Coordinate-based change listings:
• • • •
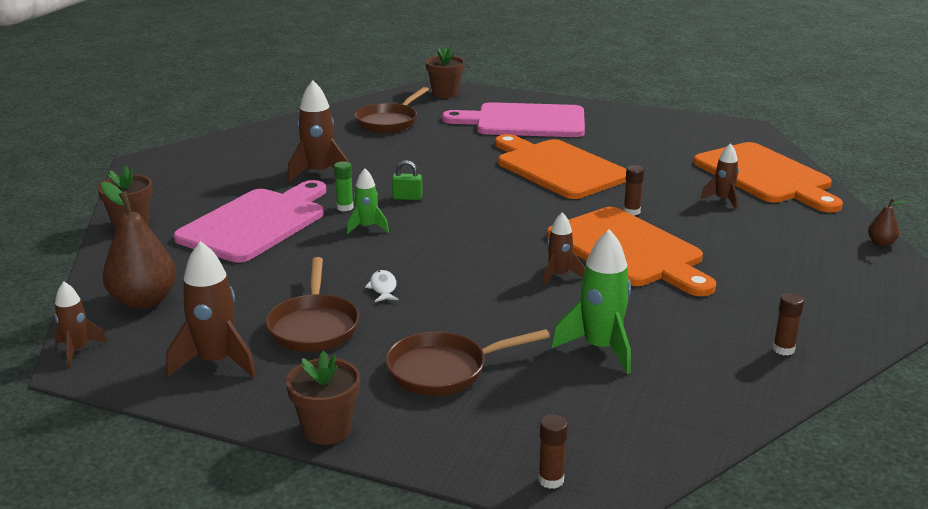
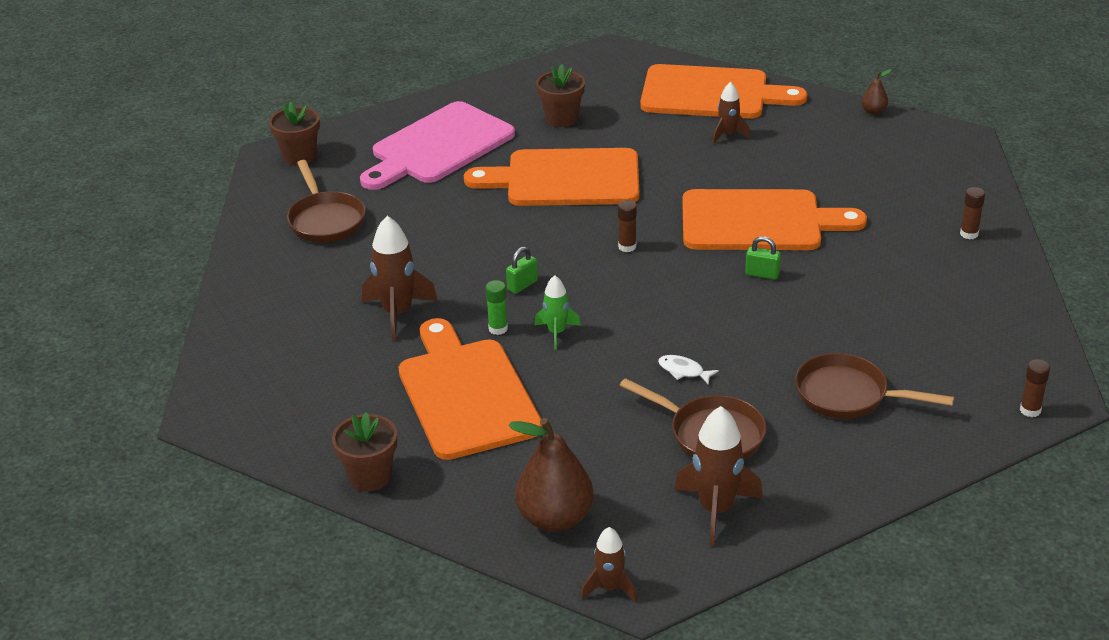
camera: 50 degrees left, 10 degrees up
(256, 223) = (466, 394): pink cutting board -> orange cutting board
(327, 429) = (876, 487): brown flower pot -> brown flower pot (561, 118)
(444, 370) = (848, 395): brown pan -> brown pan turned 90 degrees clockwise
(559, 275) = (762, 274): brown rocket -> green padlock
(600, 348) = (890, 309): green rocket -> none
(631, 212) = (695, 186): brown glue stick -> brown glue stick (627, 247)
• • • •
__PROBLEM__
Each line above is to be copied verbatim. Drop any image from the copy.

__EXPECTED ANSWER__
camera: 50 degrees left, 10 degrees up
(256, 223) = (466, 394): pink cutting board -> orange cutting board
(327, 429) = (876, 487): brown flower pot -> brown flower pot (561, 118)
(444, 370) = (848, 395): brown pan -> brown pan turned 90 degrees clockwise
(559, 275) = (762, 274): brown rocket -> green padlock
(600, 348) = (890, 309): green rocket -> none
(631, 212) = (695, 186): brown glue stick -> brown glue stick (627, 247)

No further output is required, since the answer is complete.